(PROBLEM DESCRIPTION):
Once you find the line with "BAT201: 9V (plus" in the data that follows, repeat it and every line after it exactly, through the line with "C9: none -> 1000uF (plus VP, minus VE)".

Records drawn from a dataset
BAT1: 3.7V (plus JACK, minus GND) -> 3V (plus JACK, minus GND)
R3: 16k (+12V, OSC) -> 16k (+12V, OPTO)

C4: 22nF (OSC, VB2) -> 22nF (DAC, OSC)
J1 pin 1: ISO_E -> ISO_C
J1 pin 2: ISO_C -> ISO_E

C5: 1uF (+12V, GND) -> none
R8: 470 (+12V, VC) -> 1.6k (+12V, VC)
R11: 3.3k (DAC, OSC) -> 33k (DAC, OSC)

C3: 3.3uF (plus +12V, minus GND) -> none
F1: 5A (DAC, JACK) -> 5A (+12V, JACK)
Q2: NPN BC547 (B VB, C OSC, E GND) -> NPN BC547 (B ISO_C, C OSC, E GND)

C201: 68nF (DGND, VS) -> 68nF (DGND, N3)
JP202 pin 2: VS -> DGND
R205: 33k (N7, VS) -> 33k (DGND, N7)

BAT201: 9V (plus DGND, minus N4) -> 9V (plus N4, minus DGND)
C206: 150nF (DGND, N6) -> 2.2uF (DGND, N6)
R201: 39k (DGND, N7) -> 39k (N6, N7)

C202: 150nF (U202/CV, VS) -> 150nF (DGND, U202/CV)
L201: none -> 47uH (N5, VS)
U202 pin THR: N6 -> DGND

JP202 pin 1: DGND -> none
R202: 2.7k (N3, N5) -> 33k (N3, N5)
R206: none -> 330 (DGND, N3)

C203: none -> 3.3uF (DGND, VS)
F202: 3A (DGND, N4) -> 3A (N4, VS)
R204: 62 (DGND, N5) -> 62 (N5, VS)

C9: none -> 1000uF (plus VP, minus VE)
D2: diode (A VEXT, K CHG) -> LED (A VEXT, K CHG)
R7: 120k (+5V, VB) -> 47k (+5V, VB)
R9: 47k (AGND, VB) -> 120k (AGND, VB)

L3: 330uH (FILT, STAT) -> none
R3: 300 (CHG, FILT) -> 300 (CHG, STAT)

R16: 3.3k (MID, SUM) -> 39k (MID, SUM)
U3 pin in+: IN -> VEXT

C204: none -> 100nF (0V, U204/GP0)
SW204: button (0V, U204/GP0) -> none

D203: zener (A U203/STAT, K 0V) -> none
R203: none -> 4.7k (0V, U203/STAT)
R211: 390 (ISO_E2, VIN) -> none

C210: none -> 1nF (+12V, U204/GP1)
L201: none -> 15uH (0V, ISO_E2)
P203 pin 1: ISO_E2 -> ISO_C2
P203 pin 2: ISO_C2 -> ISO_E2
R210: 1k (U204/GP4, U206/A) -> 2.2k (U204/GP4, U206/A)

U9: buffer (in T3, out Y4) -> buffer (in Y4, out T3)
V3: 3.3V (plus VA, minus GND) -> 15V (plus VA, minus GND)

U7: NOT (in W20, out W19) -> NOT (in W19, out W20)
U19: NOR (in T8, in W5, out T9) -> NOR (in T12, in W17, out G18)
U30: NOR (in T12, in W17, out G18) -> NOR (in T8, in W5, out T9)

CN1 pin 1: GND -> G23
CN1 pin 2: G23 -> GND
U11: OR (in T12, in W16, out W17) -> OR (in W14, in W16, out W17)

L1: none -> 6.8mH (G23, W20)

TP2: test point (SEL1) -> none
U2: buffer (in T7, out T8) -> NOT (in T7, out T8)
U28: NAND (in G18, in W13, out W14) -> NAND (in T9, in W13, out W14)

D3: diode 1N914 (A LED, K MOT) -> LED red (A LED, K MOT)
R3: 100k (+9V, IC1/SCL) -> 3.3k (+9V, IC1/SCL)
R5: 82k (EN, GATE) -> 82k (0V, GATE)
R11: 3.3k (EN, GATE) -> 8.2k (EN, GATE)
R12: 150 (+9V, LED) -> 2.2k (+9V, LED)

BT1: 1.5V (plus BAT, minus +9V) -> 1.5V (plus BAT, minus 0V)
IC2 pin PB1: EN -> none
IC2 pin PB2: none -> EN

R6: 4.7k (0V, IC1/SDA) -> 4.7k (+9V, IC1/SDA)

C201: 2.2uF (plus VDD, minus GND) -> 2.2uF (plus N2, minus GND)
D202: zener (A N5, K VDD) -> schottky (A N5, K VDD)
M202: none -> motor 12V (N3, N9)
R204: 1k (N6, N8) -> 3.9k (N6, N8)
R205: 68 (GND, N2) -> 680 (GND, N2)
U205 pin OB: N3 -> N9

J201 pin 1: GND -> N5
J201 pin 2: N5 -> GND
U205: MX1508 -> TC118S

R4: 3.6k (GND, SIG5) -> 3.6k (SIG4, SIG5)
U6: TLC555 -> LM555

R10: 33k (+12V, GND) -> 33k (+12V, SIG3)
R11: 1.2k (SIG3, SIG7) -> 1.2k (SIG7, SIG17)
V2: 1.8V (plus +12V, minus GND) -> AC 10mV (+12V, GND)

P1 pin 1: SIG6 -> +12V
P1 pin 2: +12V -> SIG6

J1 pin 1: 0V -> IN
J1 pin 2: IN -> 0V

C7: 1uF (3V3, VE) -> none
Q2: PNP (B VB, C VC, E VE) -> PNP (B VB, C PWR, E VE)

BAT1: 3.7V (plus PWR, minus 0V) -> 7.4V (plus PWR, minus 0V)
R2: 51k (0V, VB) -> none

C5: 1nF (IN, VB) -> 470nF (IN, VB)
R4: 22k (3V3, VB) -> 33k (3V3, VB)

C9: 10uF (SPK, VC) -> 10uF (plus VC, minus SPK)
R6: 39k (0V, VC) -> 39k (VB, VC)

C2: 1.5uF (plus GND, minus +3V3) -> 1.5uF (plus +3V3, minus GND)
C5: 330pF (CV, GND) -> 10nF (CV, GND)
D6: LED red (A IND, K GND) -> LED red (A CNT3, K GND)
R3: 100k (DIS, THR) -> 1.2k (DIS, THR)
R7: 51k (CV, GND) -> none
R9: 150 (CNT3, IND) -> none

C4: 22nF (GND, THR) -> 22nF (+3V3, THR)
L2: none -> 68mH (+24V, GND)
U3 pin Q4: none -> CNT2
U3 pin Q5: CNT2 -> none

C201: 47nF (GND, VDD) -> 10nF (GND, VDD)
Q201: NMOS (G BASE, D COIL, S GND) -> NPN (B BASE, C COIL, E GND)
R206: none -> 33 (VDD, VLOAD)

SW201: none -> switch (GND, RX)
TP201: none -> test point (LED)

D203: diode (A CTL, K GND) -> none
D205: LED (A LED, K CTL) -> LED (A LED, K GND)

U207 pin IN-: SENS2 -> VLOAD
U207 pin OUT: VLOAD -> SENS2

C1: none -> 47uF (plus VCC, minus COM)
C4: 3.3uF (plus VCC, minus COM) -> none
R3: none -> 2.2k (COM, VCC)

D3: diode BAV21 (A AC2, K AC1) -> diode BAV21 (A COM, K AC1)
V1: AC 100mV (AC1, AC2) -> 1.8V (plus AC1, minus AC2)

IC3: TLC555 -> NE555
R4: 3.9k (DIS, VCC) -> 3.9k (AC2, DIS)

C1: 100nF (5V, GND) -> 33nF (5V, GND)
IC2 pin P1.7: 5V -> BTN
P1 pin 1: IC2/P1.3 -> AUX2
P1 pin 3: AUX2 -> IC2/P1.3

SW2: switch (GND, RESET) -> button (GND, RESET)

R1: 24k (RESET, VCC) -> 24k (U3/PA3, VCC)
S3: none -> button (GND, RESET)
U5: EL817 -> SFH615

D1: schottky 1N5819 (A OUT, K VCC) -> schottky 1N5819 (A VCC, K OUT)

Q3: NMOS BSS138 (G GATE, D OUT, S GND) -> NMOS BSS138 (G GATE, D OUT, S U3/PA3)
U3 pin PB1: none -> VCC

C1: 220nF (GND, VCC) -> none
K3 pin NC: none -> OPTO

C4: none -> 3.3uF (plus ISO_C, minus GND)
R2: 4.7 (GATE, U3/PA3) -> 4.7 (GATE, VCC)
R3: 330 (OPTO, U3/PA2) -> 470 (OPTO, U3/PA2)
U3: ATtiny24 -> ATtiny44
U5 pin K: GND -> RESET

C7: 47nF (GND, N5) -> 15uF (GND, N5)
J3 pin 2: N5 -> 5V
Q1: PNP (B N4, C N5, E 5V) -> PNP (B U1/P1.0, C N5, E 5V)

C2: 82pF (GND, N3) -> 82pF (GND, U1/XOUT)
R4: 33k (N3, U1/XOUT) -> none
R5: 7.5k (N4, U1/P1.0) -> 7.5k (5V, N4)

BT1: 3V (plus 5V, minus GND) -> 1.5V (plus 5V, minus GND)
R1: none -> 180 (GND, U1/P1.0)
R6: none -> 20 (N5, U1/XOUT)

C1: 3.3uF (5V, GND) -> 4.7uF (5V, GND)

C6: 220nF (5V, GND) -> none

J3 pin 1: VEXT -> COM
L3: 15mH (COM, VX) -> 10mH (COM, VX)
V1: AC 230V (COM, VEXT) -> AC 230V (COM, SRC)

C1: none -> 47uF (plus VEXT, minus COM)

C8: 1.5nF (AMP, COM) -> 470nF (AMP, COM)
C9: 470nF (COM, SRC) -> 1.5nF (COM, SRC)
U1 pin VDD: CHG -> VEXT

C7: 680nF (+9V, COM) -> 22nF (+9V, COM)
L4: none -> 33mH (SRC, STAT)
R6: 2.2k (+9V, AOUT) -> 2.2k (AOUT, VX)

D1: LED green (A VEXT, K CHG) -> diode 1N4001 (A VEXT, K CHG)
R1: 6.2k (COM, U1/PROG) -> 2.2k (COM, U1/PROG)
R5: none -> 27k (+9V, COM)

(ANSWER):
BAT201: 9V (plus DGND, minus N4) -> 9V (plus N4, minus DGND)
C206: 150nF (DGND, N6) -> 2.2uF (DGND, N6)
R201: 39k (DGND, N7) -> 39k (N6, N7)

C202: 150nF (U202/CV, VS) -> 150nF (DGND, U202/CV)
L201: none -> 47uH (N5, VS)
U202 pin THR: N6 -> DGND

JP202 pin 1: DGND -> none
R202: 2.7k (N3, N5) -> 33k (N3, N5)
R206: none -> 330 (DGND, N3)

C203: none -> 3.3uF (DGND, VS)
F202: 3A (DGND, N4) -> 3A (N4, VS)
R204: 62 (DGND, N5) -> 62 (N5, VS)

C9: none -> 1000uF (plus VP, minus VE)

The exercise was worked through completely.